● EXERCISE: Lines below that hold the word "brick" must be copied in full.

[[ DATA EXCERPT open ]]

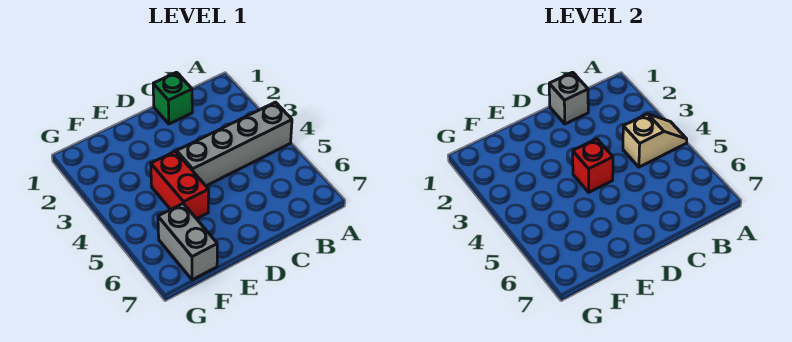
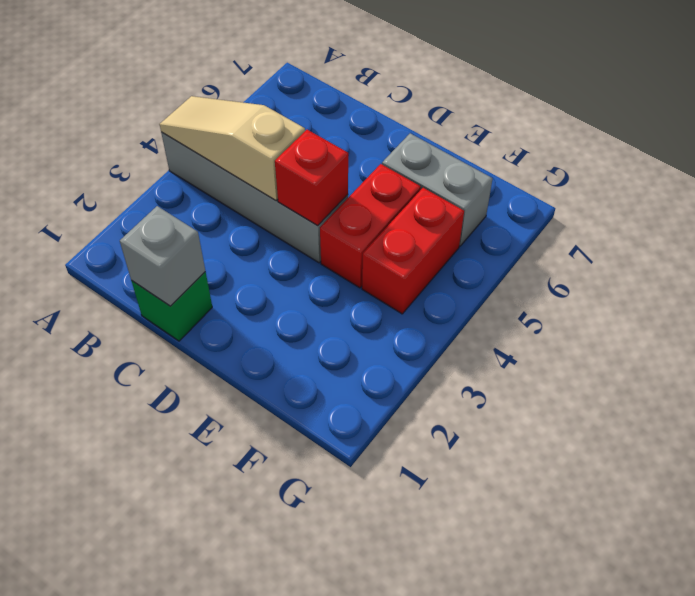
tan slope A4:B4 level 2 top B -> tan slope A4:C4 level 2 top C
none -> red brick F4:F5 level 1
grey brick F6:F7 level 1 -> grey brick E6:F6 level 1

[[ DATA EXCERPT closed ]]

● ANSWER BOX:
none -> red brick F4:F5 level 1
grey brick F6:F7 level 1 -> grey brick E6:F6 level 1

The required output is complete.